■ **SOURCE DATA**:
---------------

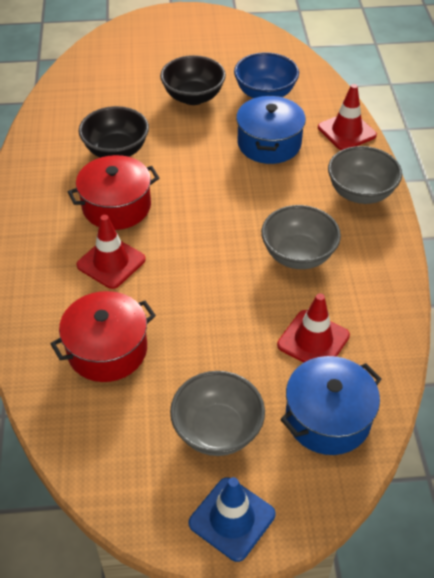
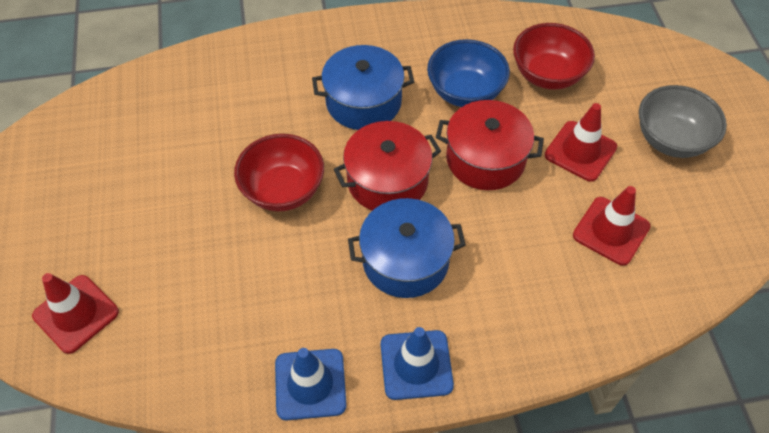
black bowl: 2 -> 0
blue traffic cone: 1 -> 2
grey bowl: 3 -> 1
red bowl: 0 -> 2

---------------

■ **HOW TO COMPLETE THIS TASK**: Would you please give the material above again, unchanged but without pictures?

■ **RESPONSE BOX**:
black bowl: 2 -> 0
blue traffic cone: 1 -> 2
grey bowl: 3 -> 1
red bowl: 0 -> 2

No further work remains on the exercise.